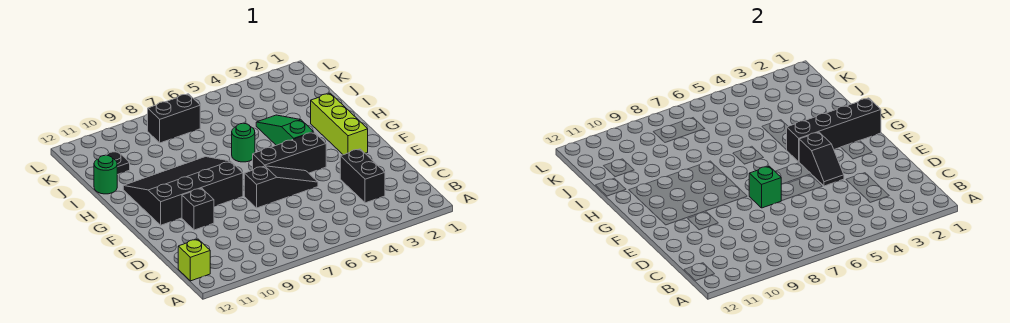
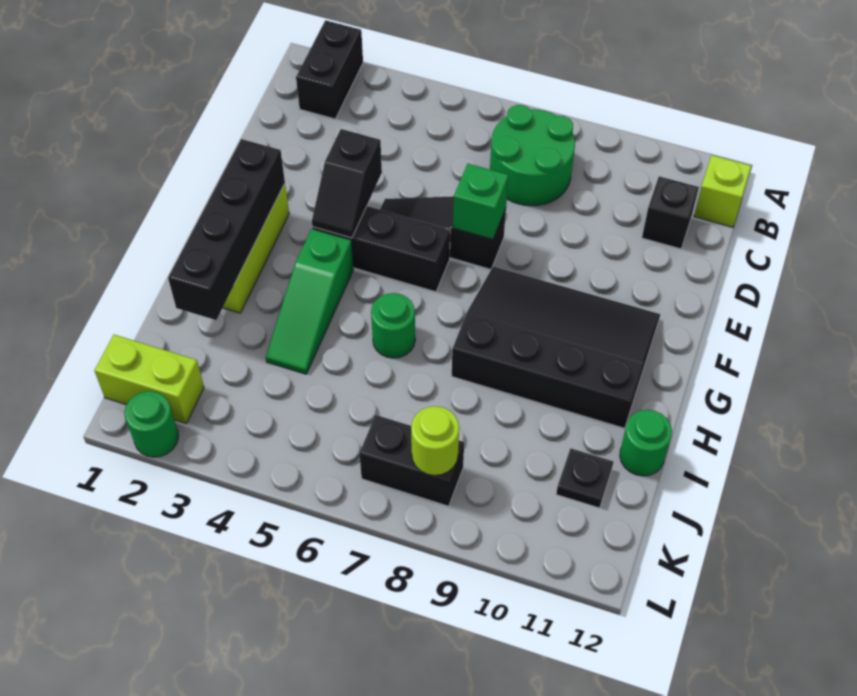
none -> green round brick B7:C8 level 1
black brick C3:D3 level 1 -> black brick A2:B2 level 1
black slope E4:F4 level 2 top F -> black slope E4:F4 level 2 top E
black brick E10 level 1 -> black brick C11 level 1
black slope F8:H11 level 1 top F -> black slope F8:H11 level 1 top H
black brick G1:G4 level 2 -> black brick F2:I2 level 2
none -> lime brick K1:K2 level 1
none -> lime round brick K8 level 2
none -> green round brick L2 level 1

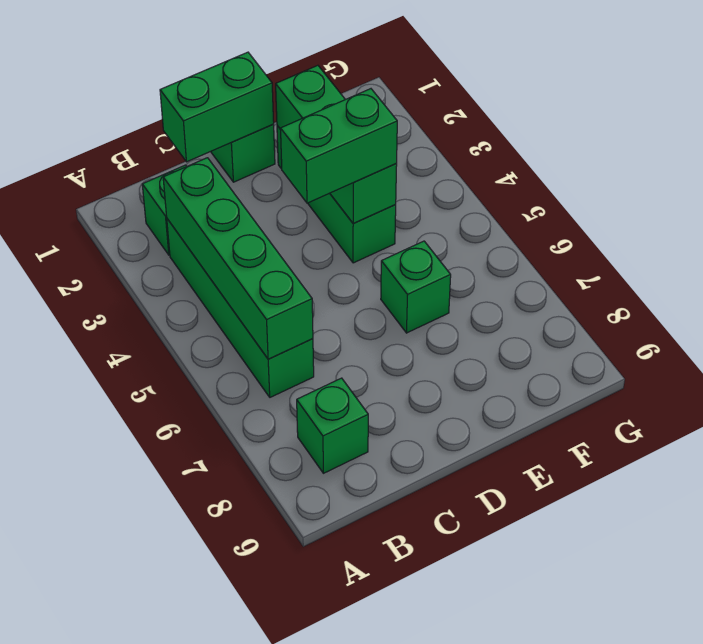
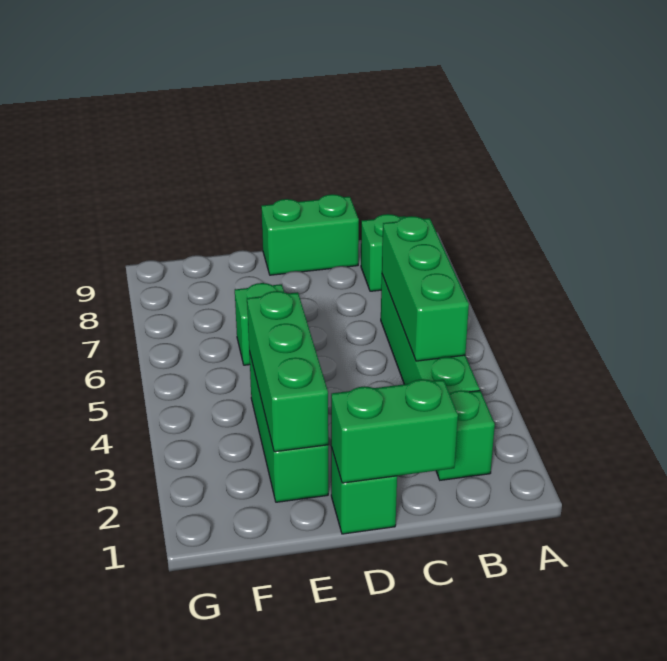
green brick B3:B6 level 2 -> green brick B4:B6 level 2
green brick D4:E4 level 3 -> green brick C9:D9 level 1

_PROBLEM TO SOLVE_
The answer consists of the lines from the one holding "black brick G1:G4" to the end of the records, inclusive, restated exactly and without pictures.

_RESPONSE TO THIS TASK_
black brick G1:G4 level 2 -> black brick F2:I2 level 2
none -> lime brick K1:K2 level 1
none -> lime round brick K8 level 2
none -> green round brick L2 level 1

green brick B3:B6 level 2 -> green brick B4:B6 level 2
green brick D4:E4 level 3 -> green brick C9:D9 level 1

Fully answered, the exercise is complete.